[Material shown]

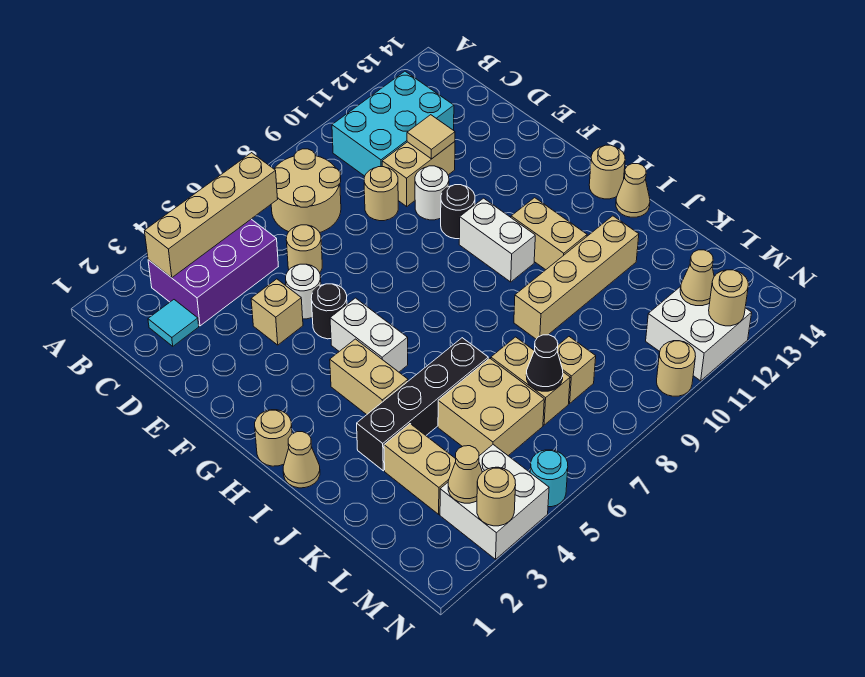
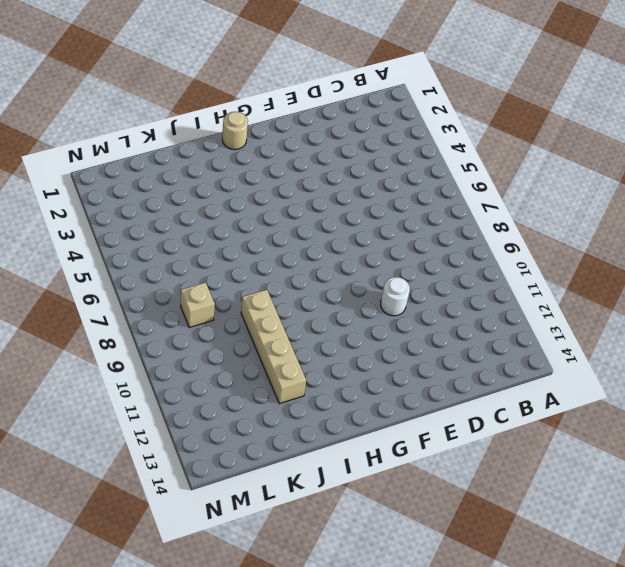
none -> purple brick B3:C5 level 1
none -> tan round brick B7:C8 level 1
none -> cyan brick B10:C12 level 1
none -> cyan tile C2 level 1

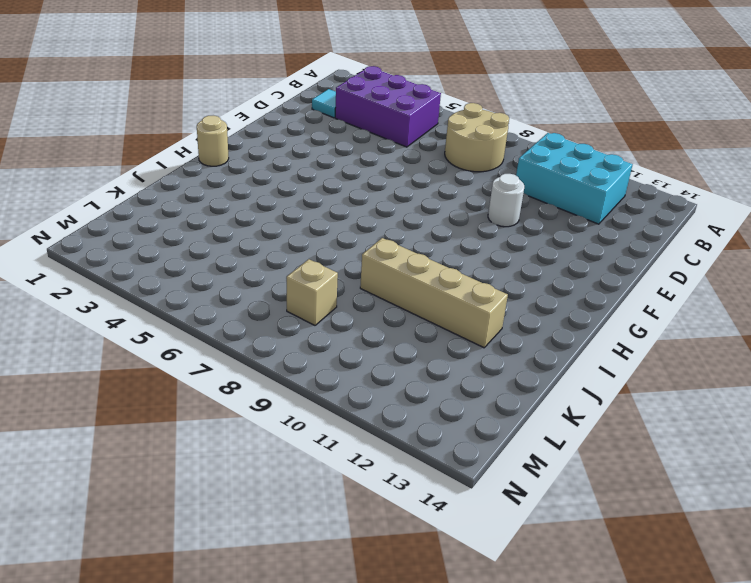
none -> tan round brick D6 level 1
none -> tan round brick D9 level 1
none -> tan brick D10:D11 level 1
none -> tan brick E4 level 1

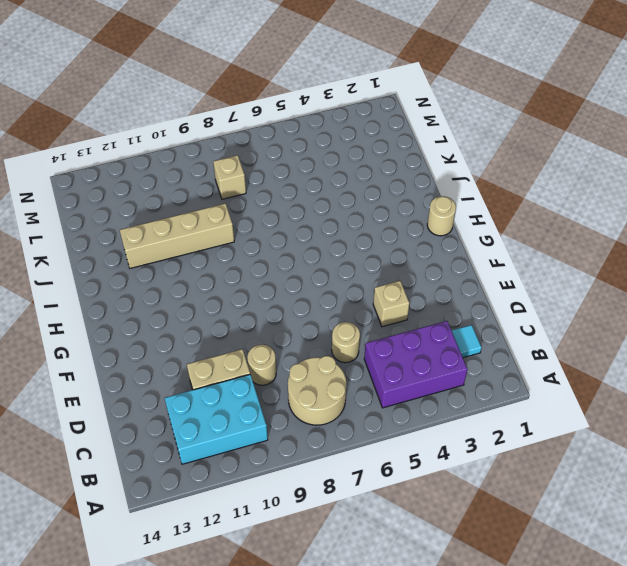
none -> white round brick E5 level 1
none -> white round brick E10 level 1
none -> black round brick F5 level 1
none -> black round brick F10 level 1

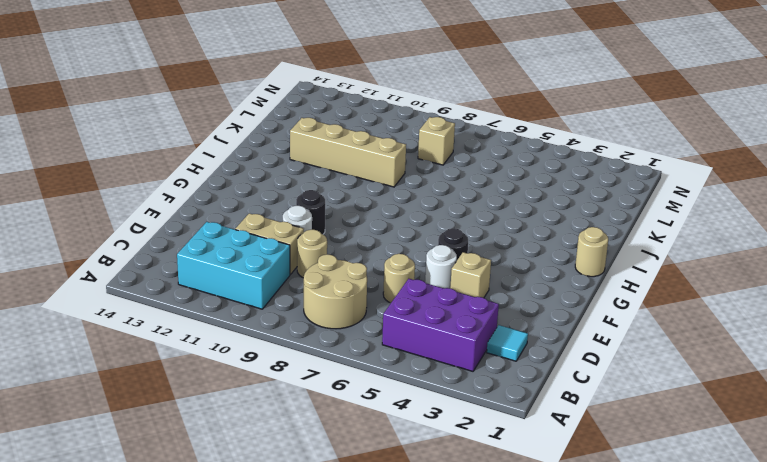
none -> white brick G5:H5 level 1
none -> white brick G10:H10 level 1
none -> tan brick H4:I4 level 1
none -> tan brick H11:I11 level 1

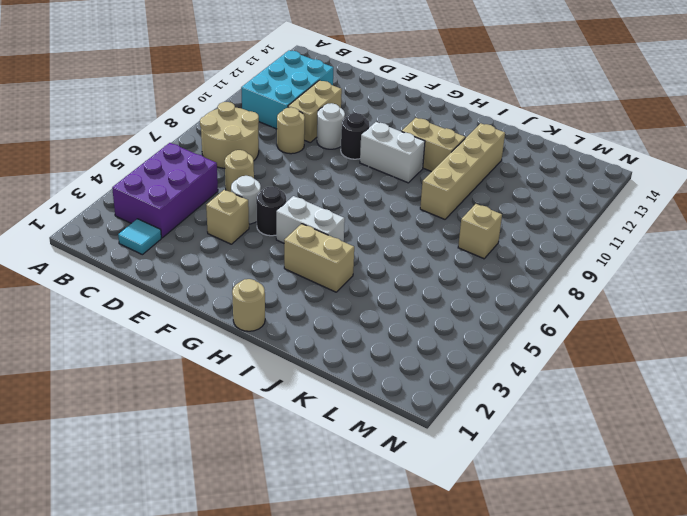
none -> tan round brick H14 level 1
none -> tan cone I1 level 1
none -> tan cone I14 level 1
none -> black brick J3:J6 level 1

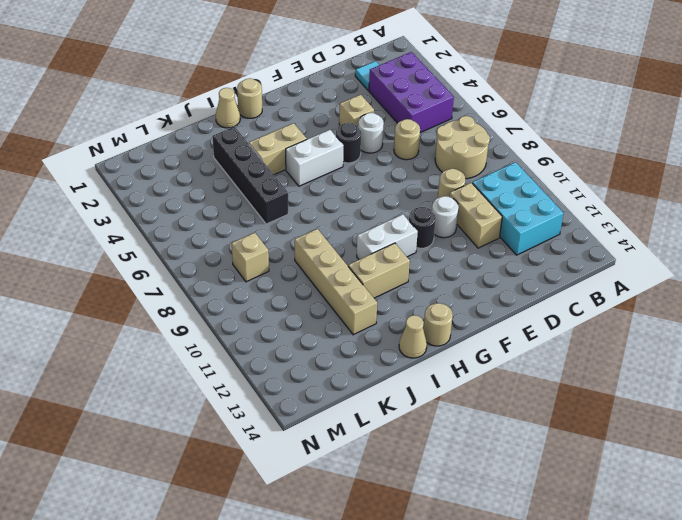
none -> tan brick K3:L3 level 1
none -> tan brick K5:L6 level 1
none -> tan brick K7:L7 level 1
none -> white brick M3:N4 level 1

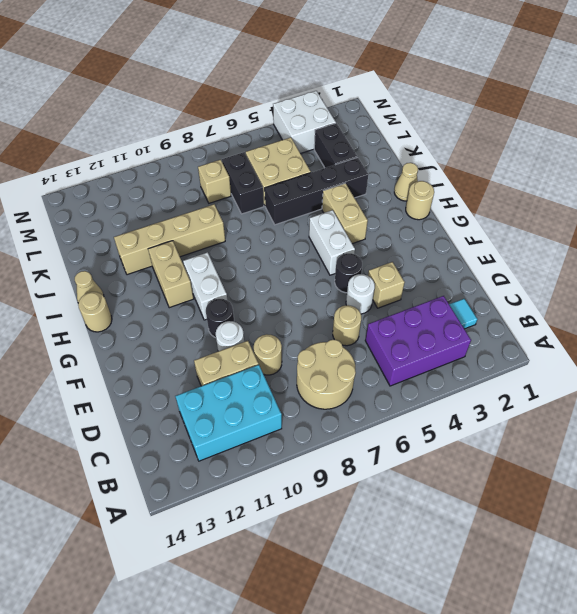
black brick K3:L3 level 1 -> tan brick K3:L3 level 1
black brick K7:L7 level 1 -> tan brick K7:L7 level 1
none -> white brick M11:N12 level 1
none -> cyan round brick N5 level 1
none -> tan round brick N10 level 1
none -> tan brick B3:B6 level 2

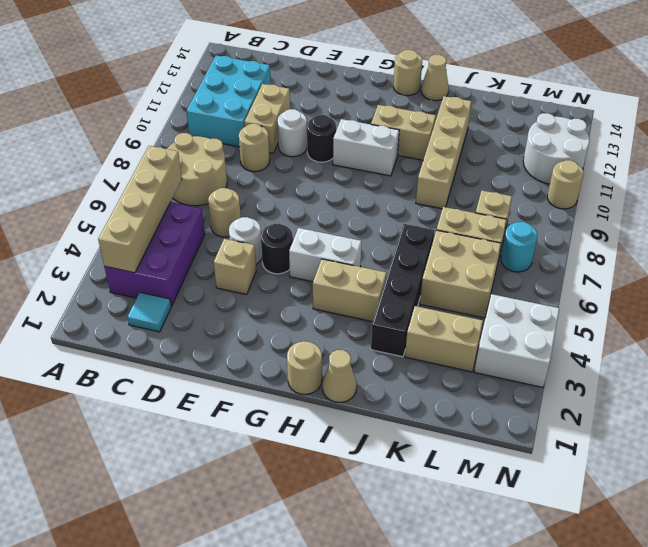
cyan round brick M7 level 1 -> cyan round brick N5 level 1
white round brick M11:N12 level 1 -> white brick M11:N12 level 1
none -> tan tile D11 level 2
none -> black cone L7 level 2
none -> tan cone M3 level 2
none -> tan cone M12 level 2

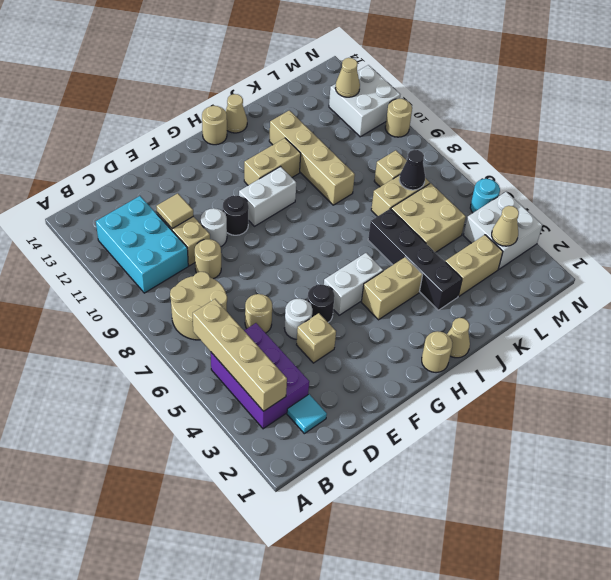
none -> tan round brick N3 level 2
none -> tan round brick N12 level 2

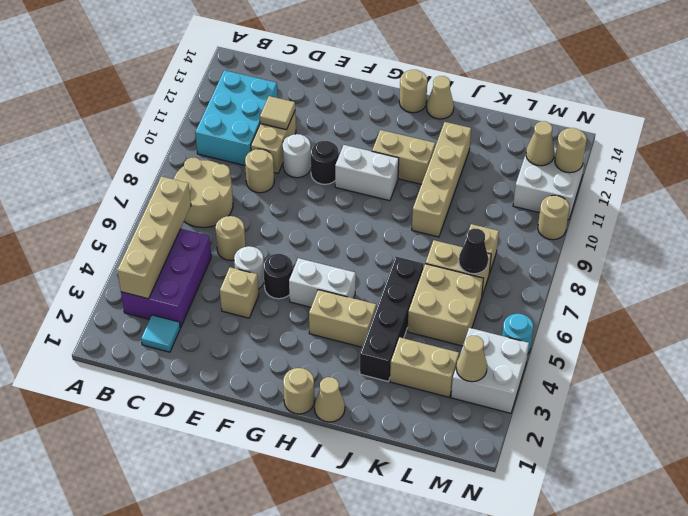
none -> tan round brick N3 level 2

[/Material shown]

**What the task requires:** Every line above should be repeated exactly; pictures stay out of the copy.

**Written answer:**
none -> purple brick B3:C5 level 1
none -> tan round brick B7:C8 level 1
none -> cyan brick B10:C12 level 1
none -> cyan tile C2 level 1

none -> tan round brick D6 level 1
none -> tan round brick D9 level 1
none -> tan brick D10:D11 level 1
none -> tan brick E4 level 1

none -> white round brick E5 level 1
none -> white round brick E10 level 1
none -> black round brick F5 level 1
none -> black round brick F10 level 1

none -> white brick G5:H5 level 1
none -> white brick G10:H10 level 1
none -> tan brick H4:I4 level 1
none -> tan brick H11:I11 level 1

none -> tan round brick H14 level 1
none -> tan cone I1 level 1
none -> tan cone I14 level 1
none -> black brick J3:J6 level 1

none -> tan brick K3:L3 level 1
none -> tan brick K5:L6 level 1
none -> tan brick K7:L7 level 1
none -> white brick M3:N4 level 1

black brick K3:L3 level 1 -> tan brick K3:L3 level 1
black brick K7:L7 level 1 -> tan brick K7:L7 level 1
none -> white brick M11:N12 level 1
none -> cyan round brick N5 level 1
none -> tan round brick N10 level 1
none -> tan brick B3:B6 level 2

cyan round brick M7 level 1 -> cyan round brick N5 level 1
white round brick M11:N12 level 1 -> white brick M11:N12 level 1
none -> tan tile D11 level 2
none -> black cone L7 level 2
none -> tan cone M3 level 2
none -> tan cone M12 level 2

none -> tan round brick N3 level 2
none -> tan round brick N12 level 2

none -> tan round brick N3 level 2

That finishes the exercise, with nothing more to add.